> **What is required**
Some of the lines below need repeating. Reproduce exactly those between the lines holding "blue toy robot" and "camera: 75 degrees left, 10 degrees down", inclusive.

(Object transformation records)
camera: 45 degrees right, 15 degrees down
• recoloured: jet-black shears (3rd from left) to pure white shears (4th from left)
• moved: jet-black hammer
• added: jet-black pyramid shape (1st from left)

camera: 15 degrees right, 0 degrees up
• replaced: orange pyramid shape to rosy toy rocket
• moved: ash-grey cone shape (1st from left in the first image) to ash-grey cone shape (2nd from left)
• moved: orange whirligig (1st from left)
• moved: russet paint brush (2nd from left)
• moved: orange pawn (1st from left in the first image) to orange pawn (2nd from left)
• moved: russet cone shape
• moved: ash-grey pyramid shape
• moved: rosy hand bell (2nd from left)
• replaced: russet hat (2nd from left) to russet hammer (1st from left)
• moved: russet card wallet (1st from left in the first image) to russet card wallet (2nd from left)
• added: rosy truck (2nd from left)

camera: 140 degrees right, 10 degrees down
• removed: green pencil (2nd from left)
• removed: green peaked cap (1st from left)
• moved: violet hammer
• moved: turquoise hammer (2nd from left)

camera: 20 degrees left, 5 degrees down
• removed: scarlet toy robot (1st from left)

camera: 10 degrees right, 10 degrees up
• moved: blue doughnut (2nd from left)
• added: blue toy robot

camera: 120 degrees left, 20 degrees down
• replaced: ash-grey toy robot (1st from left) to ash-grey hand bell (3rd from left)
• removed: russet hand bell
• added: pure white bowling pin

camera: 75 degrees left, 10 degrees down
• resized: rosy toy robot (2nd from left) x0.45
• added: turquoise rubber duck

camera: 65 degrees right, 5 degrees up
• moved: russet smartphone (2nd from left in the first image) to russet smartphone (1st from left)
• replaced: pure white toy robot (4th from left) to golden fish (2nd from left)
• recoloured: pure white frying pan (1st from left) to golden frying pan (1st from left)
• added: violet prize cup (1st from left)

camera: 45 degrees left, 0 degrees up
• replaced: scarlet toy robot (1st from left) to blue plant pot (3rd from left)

> **Answer below**
• added: blue toy robot

camera: 120 degrees left, 20 degrees down
• replaced: ash-grey toy robot (1st from left) to ash-grey hand bell (3rd from left)
• removed: russet hand bell
• added: pure white bowling pin

camera: 75 degrees left, 10 degrees down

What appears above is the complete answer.